* Task goal
Write out exactly the lines below starting at the one containing "purple carrot [57,304,102,398]" and ending at the one containing "camera: 170 degrees left, 10 degrees up". Omit every picture.

* Data shown
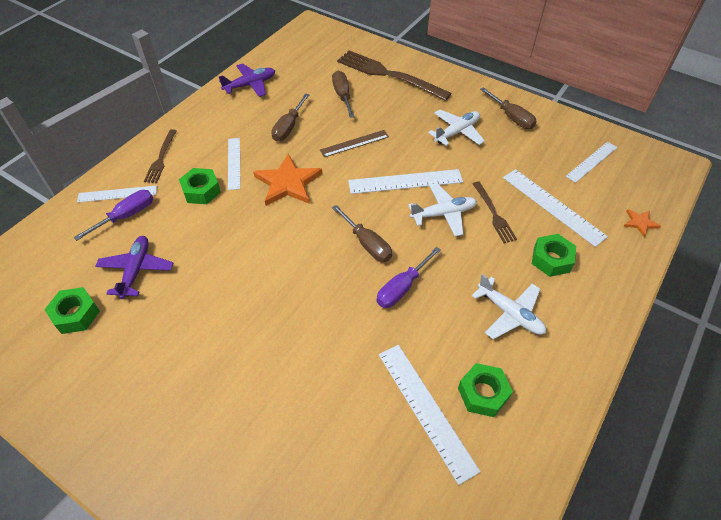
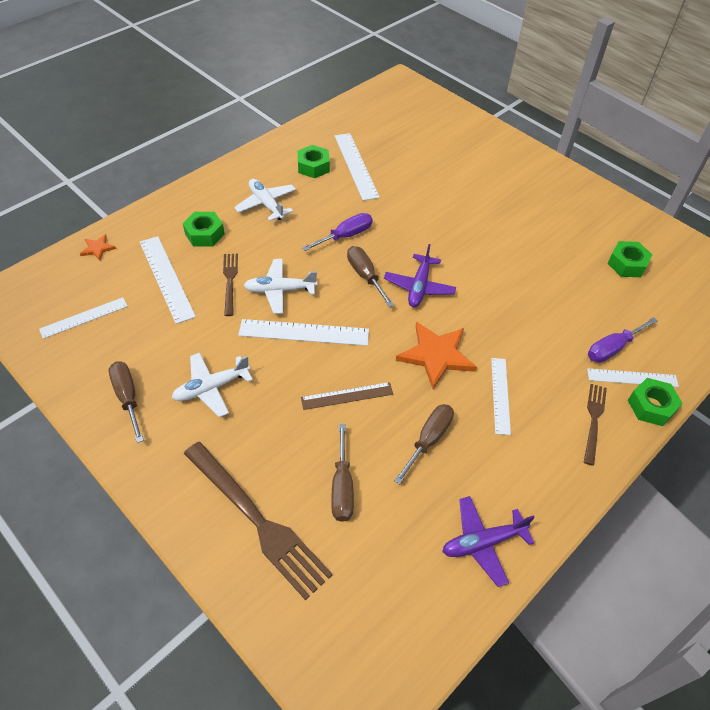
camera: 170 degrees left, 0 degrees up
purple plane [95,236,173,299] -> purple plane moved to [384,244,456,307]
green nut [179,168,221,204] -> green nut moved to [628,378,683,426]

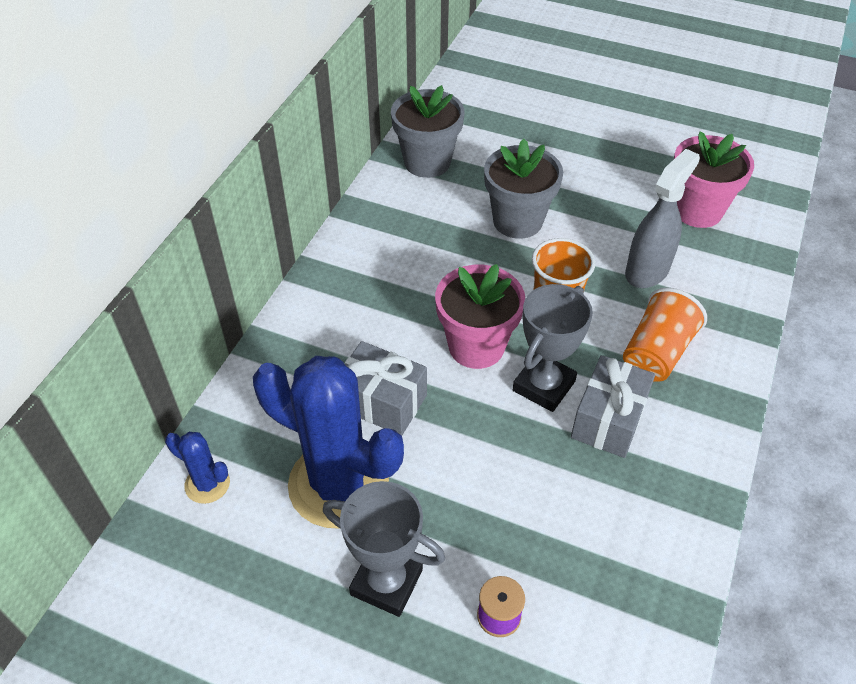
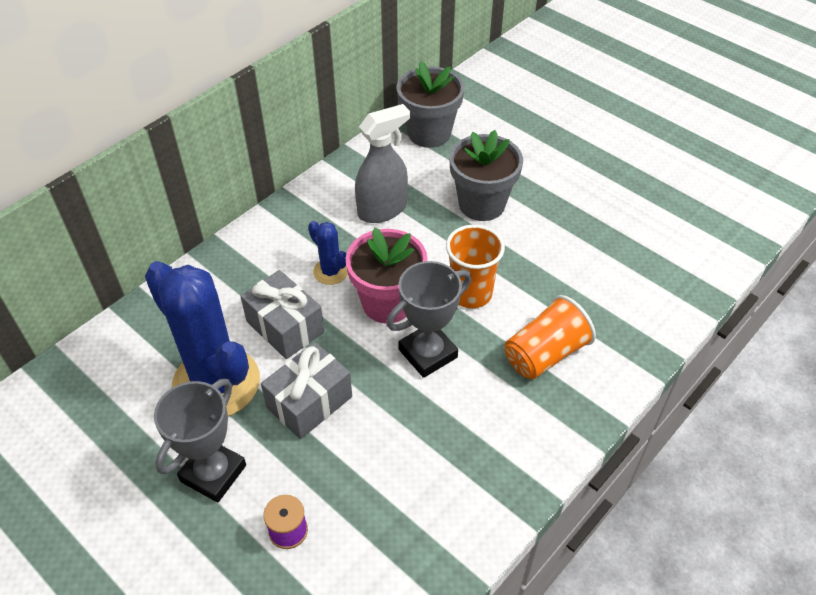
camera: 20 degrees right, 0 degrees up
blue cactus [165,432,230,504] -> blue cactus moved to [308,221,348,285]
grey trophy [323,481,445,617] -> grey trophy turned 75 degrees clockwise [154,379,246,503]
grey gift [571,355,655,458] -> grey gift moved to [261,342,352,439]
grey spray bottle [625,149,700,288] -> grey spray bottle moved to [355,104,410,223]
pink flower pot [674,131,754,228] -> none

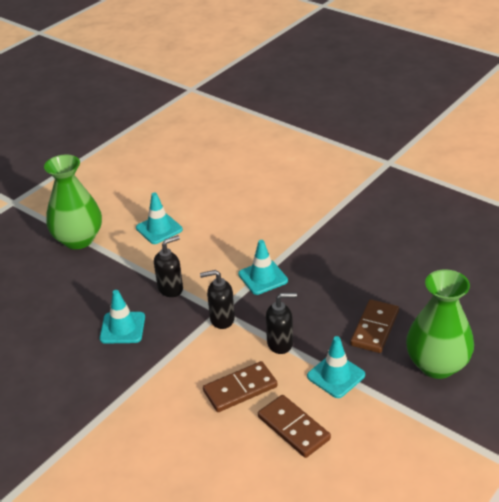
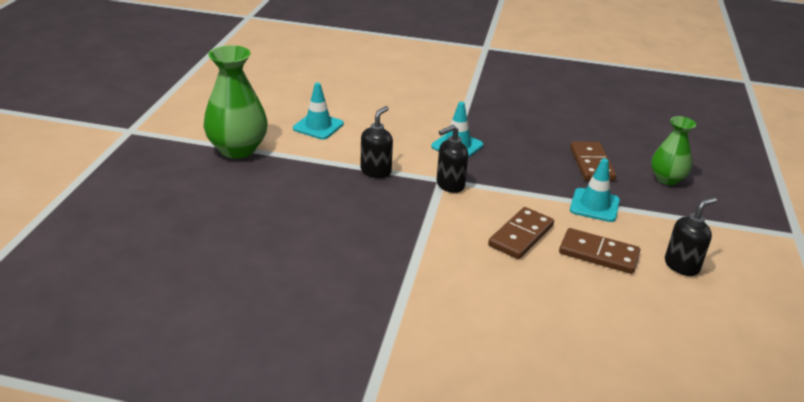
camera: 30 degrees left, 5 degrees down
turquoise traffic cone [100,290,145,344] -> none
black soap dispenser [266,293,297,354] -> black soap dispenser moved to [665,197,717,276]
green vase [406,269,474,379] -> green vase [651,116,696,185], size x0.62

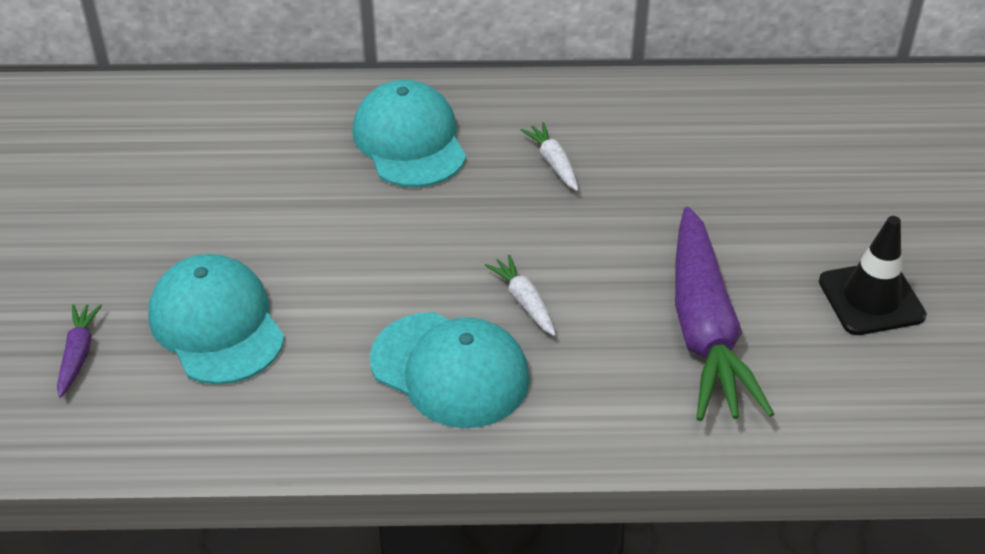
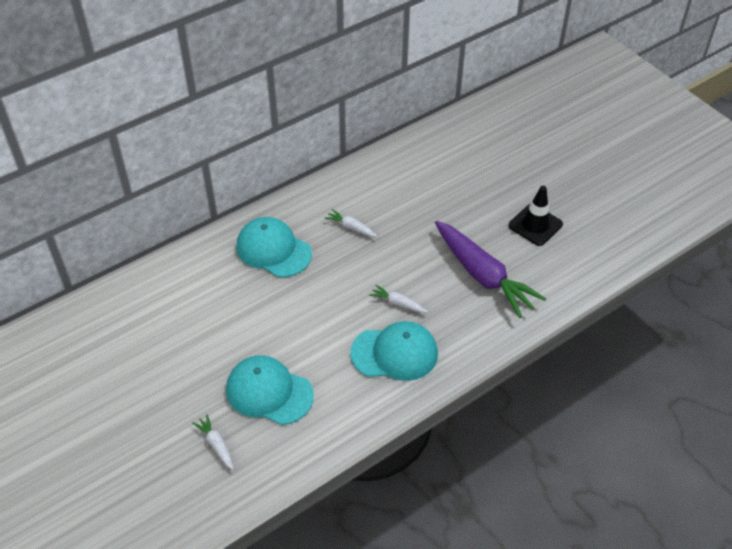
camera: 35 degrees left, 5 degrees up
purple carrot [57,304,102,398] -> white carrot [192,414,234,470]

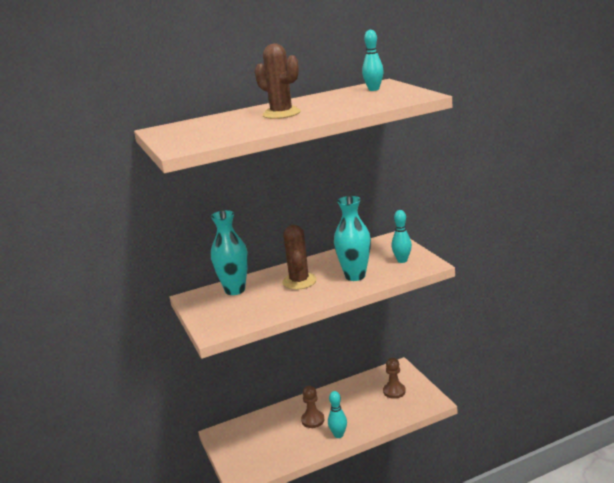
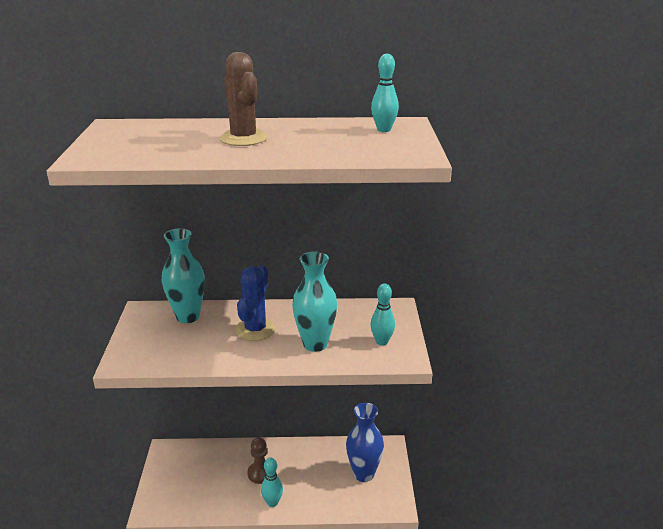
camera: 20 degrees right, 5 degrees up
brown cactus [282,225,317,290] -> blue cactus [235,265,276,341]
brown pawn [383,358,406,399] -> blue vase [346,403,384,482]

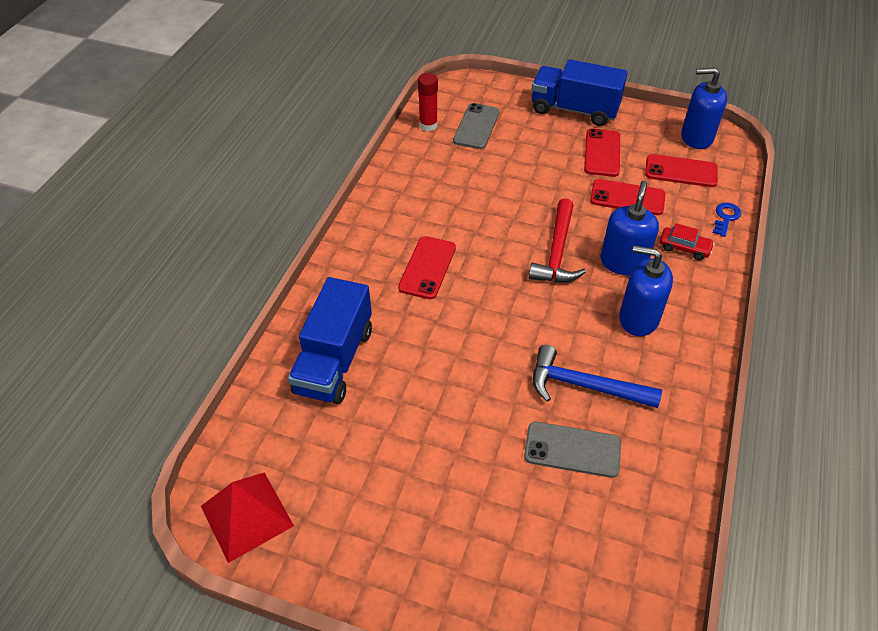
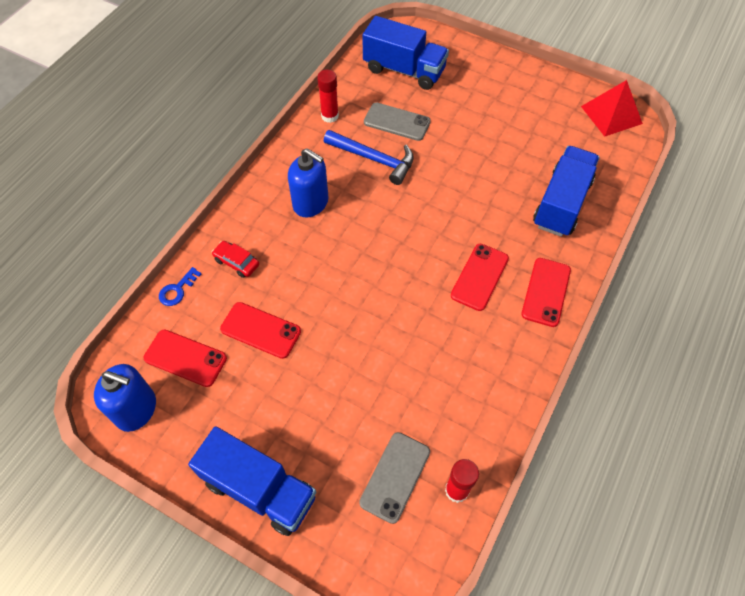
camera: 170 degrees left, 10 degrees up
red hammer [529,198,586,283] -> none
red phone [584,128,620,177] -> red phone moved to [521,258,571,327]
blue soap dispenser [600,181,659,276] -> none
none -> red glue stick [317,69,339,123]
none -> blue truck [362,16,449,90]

* Output below
purple carrot [57,304,102,398] -> white carrot [192,414,234,470]

camera: 20 degrees right, 5 degrees up
brown cactus [282,225,317,290] -> blue cactus [235,265,276,341]
brown pawn [383,358,406,399] -> blue vase [346,403,384,482]

camera: 170 degrees left, 10 degrees up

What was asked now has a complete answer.